- _Problem_
Start at the line with "(694, 173) = (575, 526): pink" in the records below, stop at the line with "(234, 248) = (304, 242): yellow", and return every line in that span exactly, the two end lines included.

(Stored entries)
━━━━━━━━━━━━━━━━━━━━━━━━━━━━━━
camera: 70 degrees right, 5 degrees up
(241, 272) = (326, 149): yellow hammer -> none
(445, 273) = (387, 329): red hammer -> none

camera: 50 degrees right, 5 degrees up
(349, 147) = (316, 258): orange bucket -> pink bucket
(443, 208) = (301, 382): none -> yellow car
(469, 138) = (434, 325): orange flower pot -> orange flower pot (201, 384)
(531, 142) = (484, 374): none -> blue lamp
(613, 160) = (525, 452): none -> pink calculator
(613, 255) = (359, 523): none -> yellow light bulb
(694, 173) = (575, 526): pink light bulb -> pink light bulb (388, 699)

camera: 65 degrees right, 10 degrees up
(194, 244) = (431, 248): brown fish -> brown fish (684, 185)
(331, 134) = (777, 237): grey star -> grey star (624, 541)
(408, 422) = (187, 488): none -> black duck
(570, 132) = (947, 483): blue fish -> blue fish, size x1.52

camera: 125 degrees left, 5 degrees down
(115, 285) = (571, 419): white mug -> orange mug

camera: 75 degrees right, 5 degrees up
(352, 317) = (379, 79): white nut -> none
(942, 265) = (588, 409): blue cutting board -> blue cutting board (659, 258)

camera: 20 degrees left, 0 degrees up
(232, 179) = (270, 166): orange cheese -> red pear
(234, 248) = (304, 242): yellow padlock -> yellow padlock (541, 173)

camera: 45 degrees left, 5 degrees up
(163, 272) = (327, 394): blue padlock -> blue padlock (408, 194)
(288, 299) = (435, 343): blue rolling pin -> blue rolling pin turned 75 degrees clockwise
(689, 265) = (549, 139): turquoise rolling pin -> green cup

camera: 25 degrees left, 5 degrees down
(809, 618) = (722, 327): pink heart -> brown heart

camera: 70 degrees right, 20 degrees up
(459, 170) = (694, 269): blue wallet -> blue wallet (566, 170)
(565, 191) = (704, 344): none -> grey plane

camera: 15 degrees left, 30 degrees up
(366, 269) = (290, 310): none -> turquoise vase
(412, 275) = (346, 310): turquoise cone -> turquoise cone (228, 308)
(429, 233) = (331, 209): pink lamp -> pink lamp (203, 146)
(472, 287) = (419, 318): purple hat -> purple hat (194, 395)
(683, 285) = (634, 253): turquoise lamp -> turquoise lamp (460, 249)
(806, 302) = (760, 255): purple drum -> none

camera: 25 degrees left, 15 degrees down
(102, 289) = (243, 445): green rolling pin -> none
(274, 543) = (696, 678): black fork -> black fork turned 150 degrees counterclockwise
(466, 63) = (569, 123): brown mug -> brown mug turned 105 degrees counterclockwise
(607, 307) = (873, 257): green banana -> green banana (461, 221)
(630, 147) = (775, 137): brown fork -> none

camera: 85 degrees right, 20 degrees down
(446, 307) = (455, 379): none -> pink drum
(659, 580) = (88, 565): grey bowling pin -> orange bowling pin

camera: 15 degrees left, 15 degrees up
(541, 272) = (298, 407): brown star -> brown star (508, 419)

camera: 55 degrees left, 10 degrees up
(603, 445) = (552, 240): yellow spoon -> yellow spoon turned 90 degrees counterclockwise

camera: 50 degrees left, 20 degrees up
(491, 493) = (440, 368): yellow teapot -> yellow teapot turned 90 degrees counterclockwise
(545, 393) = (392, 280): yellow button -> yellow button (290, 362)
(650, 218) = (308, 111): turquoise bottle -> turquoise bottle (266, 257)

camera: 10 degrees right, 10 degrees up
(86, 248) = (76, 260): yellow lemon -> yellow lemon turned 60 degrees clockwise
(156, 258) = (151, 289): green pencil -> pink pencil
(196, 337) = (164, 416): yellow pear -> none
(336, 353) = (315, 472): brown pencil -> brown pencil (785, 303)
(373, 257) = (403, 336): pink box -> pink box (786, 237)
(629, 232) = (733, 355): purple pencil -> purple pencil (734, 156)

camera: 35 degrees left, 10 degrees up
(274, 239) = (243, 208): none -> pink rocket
━━━━━━━━━━━━━━━━━━━━━━━━━━━━━━
- _Solved problem_
(694, 173) = (575, 526): pink light bulb -> pink light bulb (388, 699)

camera: 65 degrees right, 10 degrees up
(194, 244) = (431, 248): brown fish -> brown fish (684, 185)
(331, 134) = (777, 237): grey star -> grey star (624, 541)
(408, 422) = (187, 488): none -> black duck
(570, 132) = (947, 483): blue fish -> blue fish, size x1.52

camera: 125 degrees left, 5 degrees down
(115, 285) = (571, 419): white mug -> orange mug

camera: 75 degrees right, 5 degrees up
(352, 317) = (379, 79): white nut -> none
(942, 265) = (588, 409): blue cutting board -> blue cutting board (659, 258)

camera: 20 degrees left, 0 degrees up
(232, 179) = (270, 166): orange cheese -> red pear
(234, 248) = (304, 242): yellow padlock -> yellow padlock (541, 173)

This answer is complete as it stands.